Supplied data:
+++
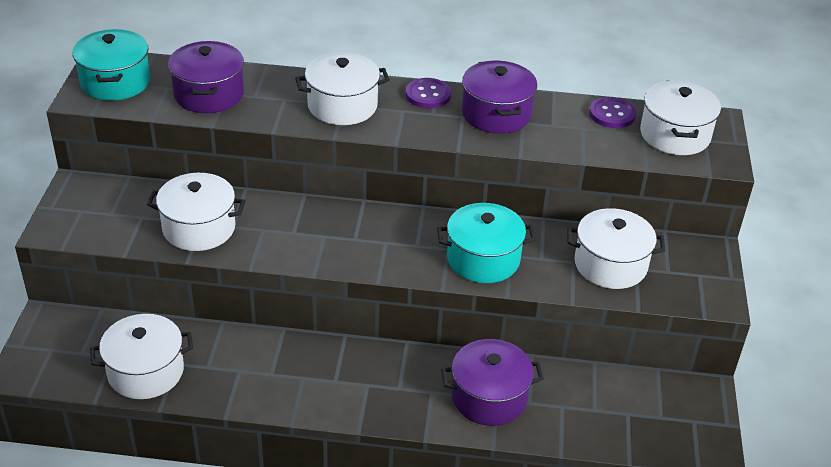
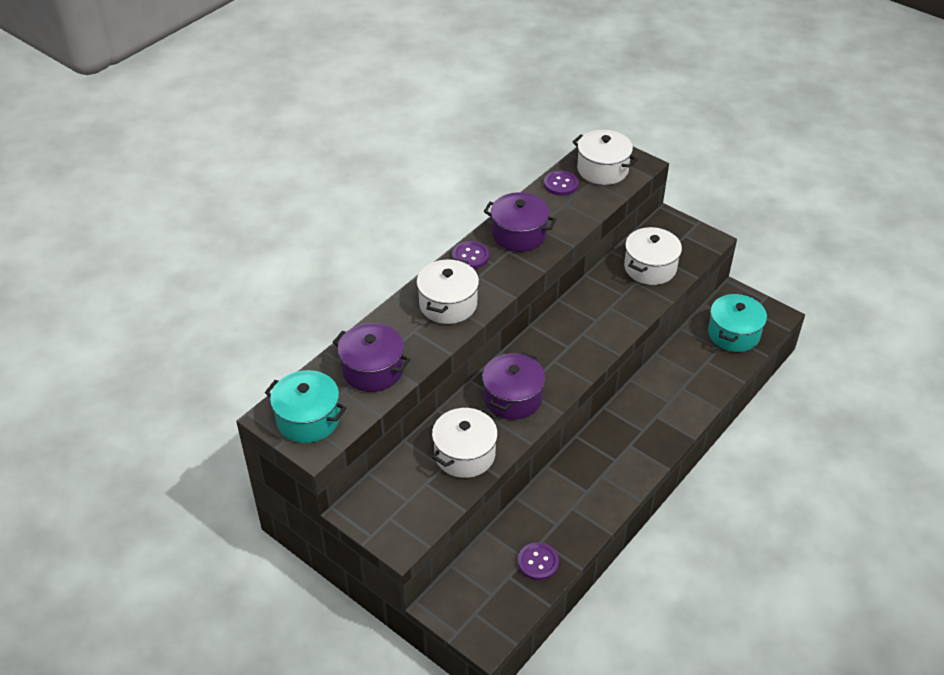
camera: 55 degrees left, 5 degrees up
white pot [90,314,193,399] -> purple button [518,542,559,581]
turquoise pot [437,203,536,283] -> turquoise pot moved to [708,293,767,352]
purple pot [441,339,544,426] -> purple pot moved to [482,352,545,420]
+++
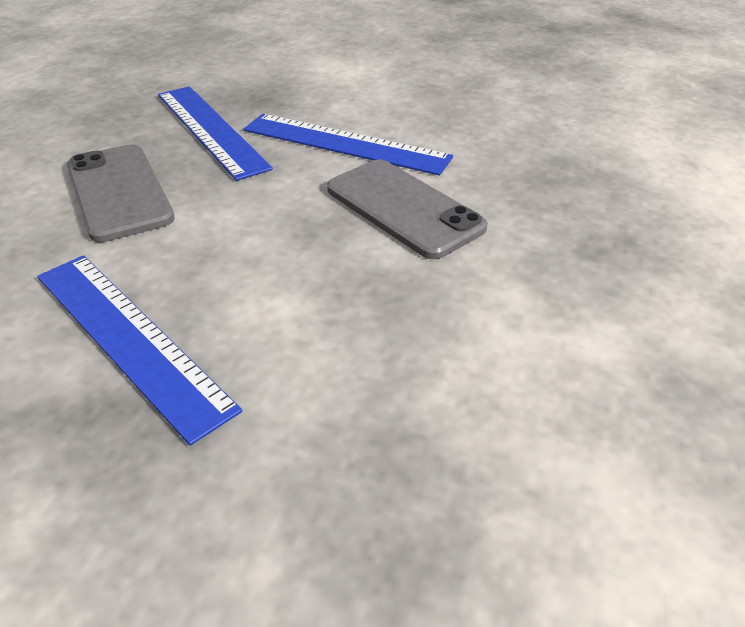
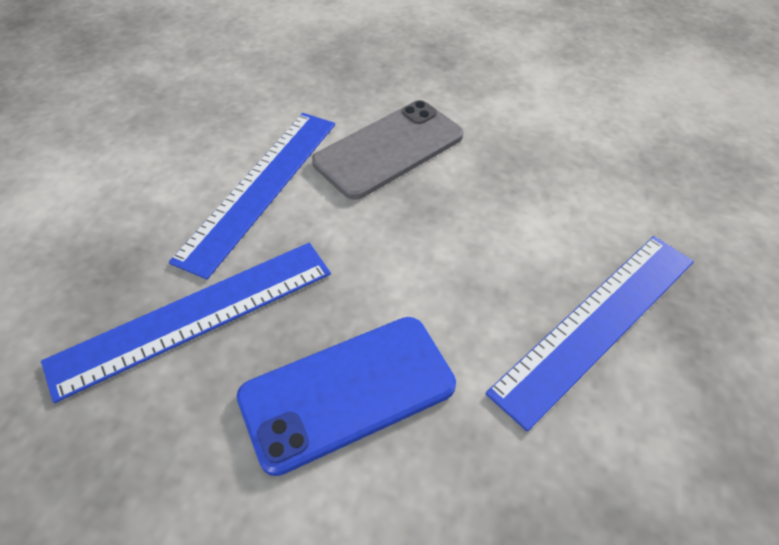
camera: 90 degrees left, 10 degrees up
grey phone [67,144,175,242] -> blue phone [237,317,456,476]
+++
What to do: Quote the listing above, but only from the line that shows "camera: 90 degrees left, 10 degrees up" through the line that shows "grey phone [67,144,175,242]".

Expected output:
camera: 90 degrees left, 10 degrees up
grey phone [67,144,175,242] -> blue phone [237,317,456,476]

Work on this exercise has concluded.